***** SUPPLIED MATERIAL *****

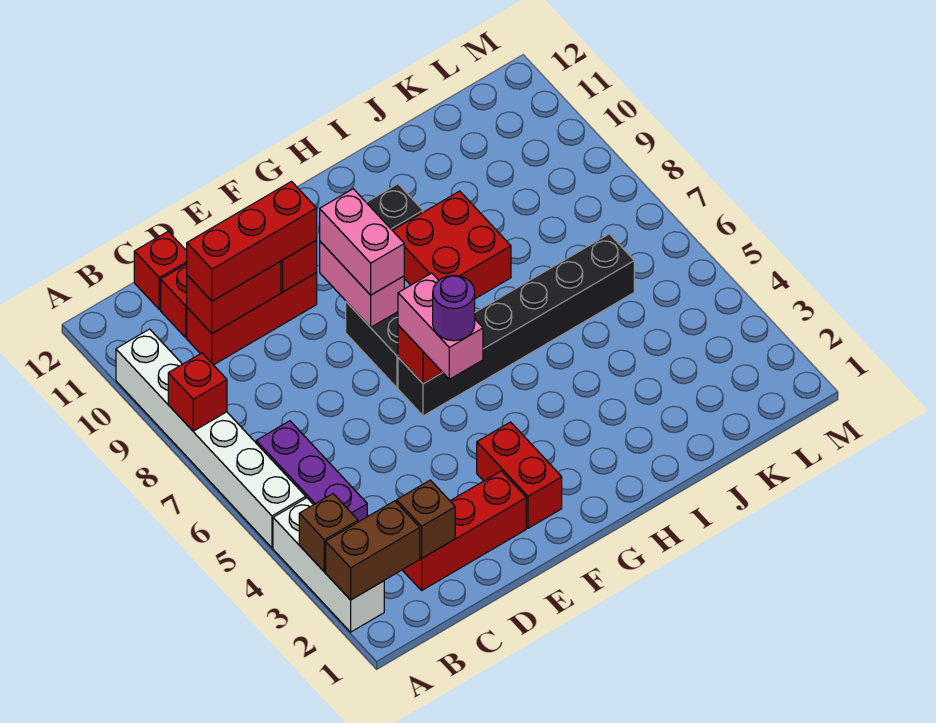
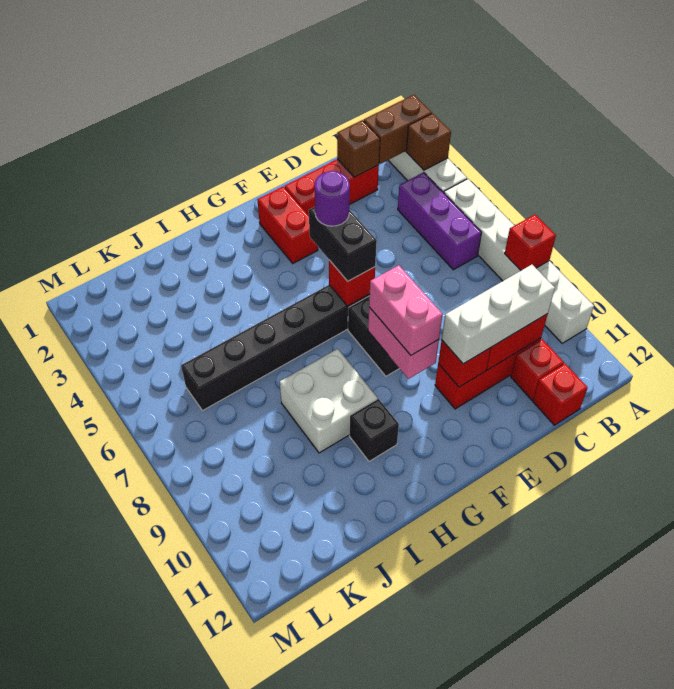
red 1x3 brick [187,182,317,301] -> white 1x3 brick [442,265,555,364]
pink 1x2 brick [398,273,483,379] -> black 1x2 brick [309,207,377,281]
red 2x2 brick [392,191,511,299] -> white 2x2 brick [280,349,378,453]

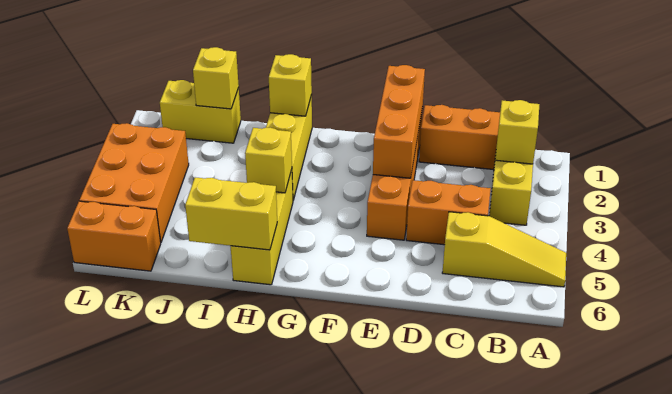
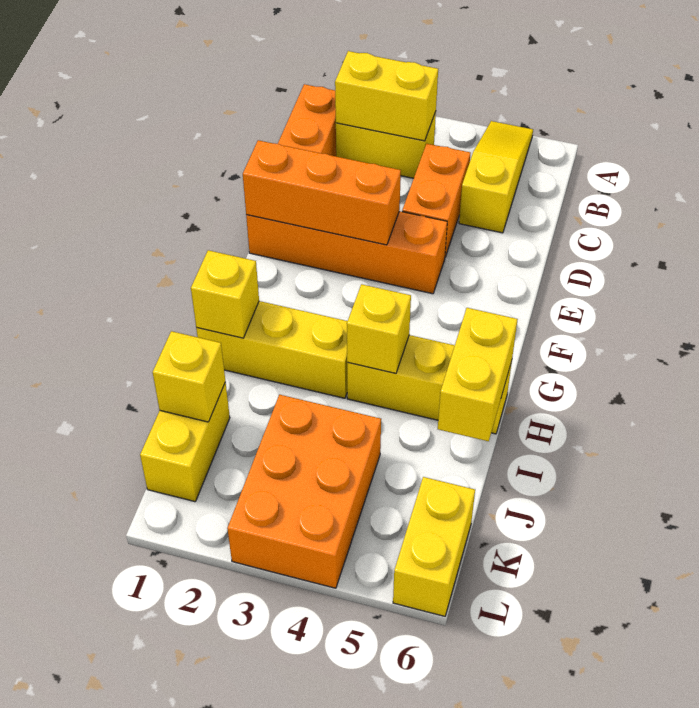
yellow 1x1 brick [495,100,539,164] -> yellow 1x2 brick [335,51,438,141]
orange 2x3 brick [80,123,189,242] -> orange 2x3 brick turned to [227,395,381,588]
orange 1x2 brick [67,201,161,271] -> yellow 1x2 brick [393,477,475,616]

*****

▶ ABOUT THIS TASK
Return the whole listing, word for word, and leave out every picture.

▶ ANSWER TO THIS PROBLEM
red 1x3 brick [187,182,317,301] -> white 1x3 brick [442,265,555,364]
pink 1x2 brick [398,273,483,379] -> black 1x2 brick [309,207,377,281]
red 2x2 brick [392,191,511,299] -> white 2x2 brick [280,349,378,453]

yellow 1x1 brick [495,100,539,164] -> yellow 1x2 brick [335,51,438,141]
orange 2x3 brick [80,123,189,242] -> orange 2x3 brick turned to [227,395,381,588]
orange 1x2 brick [67,201,161,271] -> yellow 1x2 brick [393,477,475,616]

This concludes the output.